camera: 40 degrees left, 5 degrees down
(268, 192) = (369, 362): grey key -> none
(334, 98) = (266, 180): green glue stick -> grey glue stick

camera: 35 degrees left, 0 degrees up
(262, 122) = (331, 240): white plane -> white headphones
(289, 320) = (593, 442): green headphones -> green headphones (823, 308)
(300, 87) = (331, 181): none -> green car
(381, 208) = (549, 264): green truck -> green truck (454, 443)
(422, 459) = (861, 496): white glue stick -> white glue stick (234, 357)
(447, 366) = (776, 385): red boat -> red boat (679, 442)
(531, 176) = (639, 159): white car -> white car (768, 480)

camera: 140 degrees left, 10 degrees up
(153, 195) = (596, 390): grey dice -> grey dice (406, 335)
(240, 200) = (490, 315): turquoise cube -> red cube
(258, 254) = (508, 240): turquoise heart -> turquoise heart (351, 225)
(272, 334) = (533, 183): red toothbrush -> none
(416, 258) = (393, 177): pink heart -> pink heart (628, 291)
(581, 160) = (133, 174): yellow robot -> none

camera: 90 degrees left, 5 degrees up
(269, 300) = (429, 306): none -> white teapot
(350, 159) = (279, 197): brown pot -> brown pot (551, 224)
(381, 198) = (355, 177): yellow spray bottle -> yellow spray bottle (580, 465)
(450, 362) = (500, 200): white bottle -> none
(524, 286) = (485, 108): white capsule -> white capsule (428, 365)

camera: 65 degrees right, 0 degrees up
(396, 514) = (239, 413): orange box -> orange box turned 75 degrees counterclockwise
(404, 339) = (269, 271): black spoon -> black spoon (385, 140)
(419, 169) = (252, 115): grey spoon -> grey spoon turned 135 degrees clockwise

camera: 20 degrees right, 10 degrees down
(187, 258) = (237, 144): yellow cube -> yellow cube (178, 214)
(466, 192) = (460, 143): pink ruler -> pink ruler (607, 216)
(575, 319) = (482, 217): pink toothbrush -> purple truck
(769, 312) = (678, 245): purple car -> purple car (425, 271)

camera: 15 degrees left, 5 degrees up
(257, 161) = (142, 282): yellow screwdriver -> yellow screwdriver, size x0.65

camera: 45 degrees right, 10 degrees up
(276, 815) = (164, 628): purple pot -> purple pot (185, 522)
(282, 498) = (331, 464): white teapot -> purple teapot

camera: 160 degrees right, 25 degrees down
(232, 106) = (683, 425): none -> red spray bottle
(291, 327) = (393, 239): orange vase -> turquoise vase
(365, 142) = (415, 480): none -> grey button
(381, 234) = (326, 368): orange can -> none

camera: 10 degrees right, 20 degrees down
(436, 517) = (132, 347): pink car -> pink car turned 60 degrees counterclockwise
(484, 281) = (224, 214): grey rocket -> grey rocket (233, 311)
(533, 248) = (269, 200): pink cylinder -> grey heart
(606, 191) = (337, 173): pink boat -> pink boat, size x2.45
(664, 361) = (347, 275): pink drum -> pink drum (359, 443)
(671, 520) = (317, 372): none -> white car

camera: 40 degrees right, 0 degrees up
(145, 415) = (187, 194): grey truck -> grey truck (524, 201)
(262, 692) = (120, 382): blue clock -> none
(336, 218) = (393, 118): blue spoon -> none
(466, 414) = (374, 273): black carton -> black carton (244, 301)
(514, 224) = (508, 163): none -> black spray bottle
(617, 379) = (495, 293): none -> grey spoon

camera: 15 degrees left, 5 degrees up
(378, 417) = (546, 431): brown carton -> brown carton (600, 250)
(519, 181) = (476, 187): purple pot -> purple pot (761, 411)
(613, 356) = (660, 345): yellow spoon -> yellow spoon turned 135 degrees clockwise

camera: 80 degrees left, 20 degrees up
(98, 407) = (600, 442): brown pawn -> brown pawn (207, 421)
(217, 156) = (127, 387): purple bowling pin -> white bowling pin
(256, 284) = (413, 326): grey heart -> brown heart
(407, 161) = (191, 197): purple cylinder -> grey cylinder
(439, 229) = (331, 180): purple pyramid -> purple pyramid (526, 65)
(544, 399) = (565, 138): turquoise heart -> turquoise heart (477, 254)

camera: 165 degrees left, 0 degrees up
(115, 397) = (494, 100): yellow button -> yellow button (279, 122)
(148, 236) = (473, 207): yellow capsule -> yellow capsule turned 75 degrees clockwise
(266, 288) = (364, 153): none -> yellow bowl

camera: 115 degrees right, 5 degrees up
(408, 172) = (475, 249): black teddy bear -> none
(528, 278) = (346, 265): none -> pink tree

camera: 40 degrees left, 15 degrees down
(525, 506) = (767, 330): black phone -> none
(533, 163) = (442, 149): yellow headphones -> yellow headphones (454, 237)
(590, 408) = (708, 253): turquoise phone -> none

******************************

* Task:
Output, and output only, the lines from the one containing "(544, 399) = (565, 138): turquoise" through the last line of the data above.

* Finished task:
(544, 399) = (565, 138): turquoise heart -> turquoise heart (477, 254)

camera: 165 degrees left, 0 degrees up
(115, 397) = (494, 100): yellow button -> yellow button (279, 122)
(148, 236) = (473, 207): yellow capsule -> yellow capsule turned 75 degrees clockwise
(266, 288) = (364, 153): none -> yellow bowl

camera: 115 degrees right, 5 degrees up
(408, 172) = (475, 249): black teddy bear -> none
(528, 278) = (346, 265): none -> pink tree

camera: 40 degrees left, 15 degrees down
(525, 506) = (767, 330): black phone -> none
(533, 163) = (442, 149): yellow headphones -> yellow headphones (454, 237)
(590, 408) = (708, 253): turquoise phone -> none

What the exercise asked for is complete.